» What the task requires
Please rewrite the stretch of the material below from the line containing "Can you confirm if beige" through the end, changing every "beige fabric bag" to "tan canvas tote" and leaving everything else as it is.

» Data supplied
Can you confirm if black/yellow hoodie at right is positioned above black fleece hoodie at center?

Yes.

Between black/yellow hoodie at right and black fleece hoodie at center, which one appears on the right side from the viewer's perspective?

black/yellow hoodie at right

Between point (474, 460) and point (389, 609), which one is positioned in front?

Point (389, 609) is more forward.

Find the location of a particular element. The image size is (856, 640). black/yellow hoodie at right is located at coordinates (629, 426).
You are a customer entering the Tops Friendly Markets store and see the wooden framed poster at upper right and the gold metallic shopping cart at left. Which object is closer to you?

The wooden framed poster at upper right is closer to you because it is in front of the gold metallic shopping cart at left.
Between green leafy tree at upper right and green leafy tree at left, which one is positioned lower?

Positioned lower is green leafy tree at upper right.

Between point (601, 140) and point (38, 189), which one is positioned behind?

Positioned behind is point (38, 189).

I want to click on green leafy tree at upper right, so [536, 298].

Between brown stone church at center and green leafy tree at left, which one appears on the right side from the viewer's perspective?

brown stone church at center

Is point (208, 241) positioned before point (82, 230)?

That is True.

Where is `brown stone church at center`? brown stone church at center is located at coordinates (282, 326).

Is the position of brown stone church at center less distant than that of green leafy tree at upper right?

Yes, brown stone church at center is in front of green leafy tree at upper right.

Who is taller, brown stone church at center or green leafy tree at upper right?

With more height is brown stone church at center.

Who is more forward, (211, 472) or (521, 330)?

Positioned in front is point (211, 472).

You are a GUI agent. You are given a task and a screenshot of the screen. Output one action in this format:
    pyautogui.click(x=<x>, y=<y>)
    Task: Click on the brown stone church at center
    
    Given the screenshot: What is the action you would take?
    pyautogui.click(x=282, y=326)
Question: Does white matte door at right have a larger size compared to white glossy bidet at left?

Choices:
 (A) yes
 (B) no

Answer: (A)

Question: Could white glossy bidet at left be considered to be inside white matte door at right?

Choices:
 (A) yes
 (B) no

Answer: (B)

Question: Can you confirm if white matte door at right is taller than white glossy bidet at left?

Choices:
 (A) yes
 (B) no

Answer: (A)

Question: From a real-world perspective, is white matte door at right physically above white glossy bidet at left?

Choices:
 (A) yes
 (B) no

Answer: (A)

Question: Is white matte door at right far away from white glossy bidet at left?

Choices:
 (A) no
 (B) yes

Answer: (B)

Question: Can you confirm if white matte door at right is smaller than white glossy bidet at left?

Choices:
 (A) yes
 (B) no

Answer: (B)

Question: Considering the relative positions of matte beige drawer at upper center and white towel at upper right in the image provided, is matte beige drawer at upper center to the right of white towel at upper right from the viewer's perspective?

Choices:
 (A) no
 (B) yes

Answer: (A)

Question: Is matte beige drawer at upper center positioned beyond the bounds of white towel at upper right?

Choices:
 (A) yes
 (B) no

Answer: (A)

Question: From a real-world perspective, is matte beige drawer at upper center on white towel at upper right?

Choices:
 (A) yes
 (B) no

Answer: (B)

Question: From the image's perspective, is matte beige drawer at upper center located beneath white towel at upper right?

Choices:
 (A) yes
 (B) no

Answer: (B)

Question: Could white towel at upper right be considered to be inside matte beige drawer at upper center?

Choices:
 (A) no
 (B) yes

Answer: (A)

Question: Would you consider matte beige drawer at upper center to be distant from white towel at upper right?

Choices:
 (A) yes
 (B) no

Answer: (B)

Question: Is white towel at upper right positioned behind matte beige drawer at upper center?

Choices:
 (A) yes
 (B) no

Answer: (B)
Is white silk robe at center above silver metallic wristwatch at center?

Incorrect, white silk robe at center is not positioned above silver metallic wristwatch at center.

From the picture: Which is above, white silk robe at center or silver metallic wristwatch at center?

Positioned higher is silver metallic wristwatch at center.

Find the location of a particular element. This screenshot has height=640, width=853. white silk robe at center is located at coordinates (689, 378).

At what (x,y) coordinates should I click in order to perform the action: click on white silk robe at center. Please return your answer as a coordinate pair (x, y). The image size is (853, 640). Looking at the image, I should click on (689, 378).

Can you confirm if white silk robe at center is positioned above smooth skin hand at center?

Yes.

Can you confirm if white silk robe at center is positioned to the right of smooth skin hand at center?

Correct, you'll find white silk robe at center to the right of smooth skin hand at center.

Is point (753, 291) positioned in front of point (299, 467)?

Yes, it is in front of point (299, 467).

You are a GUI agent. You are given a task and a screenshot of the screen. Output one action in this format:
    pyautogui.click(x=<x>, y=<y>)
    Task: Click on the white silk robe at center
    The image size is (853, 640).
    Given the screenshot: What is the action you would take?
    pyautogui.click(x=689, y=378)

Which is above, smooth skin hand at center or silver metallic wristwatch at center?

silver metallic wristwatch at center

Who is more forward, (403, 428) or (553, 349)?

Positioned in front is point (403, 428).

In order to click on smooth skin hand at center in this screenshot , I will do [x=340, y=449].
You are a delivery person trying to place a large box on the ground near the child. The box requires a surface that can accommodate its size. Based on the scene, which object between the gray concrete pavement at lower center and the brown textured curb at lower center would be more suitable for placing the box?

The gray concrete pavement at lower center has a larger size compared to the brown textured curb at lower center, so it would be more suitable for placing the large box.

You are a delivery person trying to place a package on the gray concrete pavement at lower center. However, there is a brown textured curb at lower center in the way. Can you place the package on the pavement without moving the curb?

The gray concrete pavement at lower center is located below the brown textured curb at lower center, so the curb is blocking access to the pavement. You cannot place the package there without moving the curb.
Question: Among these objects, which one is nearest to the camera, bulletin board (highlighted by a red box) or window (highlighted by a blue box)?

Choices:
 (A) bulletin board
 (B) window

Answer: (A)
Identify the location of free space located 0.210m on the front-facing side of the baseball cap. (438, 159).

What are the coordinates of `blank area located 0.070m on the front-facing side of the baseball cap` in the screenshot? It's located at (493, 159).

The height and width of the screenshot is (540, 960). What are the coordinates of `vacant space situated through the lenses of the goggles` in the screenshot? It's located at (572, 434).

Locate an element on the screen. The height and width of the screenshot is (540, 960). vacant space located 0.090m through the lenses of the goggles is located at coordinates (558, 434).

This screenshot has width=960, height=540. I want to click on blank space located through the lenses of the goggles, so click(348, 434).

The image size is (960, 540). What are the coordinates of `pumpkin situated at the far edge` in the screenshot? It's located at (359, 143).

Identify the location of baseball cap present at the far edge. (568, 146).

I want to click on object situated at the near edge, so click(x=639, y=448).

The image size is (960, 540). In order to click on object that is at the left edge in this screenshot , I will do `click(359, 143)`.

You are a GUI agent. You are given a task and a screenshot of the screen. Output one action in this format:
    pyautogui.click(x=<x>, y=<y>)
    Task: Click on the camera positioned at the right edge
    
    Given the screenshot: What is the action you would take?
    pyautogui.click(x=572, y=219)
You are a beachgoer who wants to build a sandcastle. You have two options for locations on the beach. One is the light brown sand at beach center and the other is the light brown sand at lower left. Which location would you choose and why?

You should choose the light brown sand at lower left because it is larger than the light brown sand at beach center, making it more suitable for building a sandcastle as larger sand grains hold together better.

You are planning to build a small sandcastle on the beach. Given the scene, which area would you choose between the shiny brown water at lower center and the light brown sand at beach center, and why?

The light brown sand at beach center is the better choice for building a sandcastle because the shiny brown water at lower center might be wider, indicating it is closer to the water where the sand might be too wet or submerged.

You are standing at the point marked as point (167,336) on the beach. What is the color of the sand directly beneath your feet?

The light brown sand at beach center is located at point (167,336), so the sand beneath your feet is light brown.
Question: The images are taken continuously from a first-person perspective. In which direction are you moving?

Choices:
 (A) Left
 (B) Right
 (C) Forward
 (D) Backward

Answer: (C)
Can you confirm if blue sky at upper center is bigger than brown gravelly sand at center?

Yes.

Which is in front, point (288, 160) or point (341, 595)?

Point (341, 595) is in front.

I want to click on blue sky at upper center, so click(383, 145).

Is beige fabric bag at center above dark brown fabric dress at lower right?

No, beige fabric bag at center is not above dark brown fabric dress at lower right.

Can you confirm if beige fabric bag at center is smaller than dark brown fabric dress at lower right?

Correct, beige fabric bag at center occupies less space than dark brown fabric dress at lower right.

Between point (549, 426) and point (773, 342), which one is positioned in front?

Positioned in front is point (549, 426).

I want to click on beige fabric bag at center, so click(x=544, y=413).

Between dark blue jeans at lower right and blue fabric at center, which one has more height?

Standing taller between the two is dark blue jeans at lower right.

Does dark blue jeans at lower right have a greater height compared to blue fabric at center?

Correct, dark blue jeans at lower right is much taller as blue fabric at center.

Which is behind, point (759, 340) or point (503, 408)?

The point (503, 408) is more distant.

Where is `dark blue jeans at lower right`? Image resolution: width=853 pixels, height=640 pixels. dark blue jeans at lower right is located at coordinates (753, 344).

» Answer to this task
Can you confirm if tan canvas tote at center is smaller than dark brown fabric dress at lower right?

Correct, tan canvas tote at center occupies less space than dark brown fabric dress at lower right.

Between point (549, 426) and point (773, 342), which one is positioned in front?

Positioned in front is point (549, 426).

I want to click on tan canvas tote at center, so click(x=544, y=413).

Between dark blue jeans at lower right and blue fabric at center, which one has more height?

Standing taller between the two is dark blue jeans at lower right.

Does dark blue jeans at lower right have a greater height compared to blue fabric at center?

Correct, dark blue jeans at lower right is much taller as blue fabric at center.

Which is behind, point (759, 340) or point (503, 408)?

The point (503, 408) is more distant.

Where is `dark blue jeans at lower right`? Image resolution: width=853 pixels, height=640 pixels. dark blue jeans at lower right is located at coordinates (753, 344).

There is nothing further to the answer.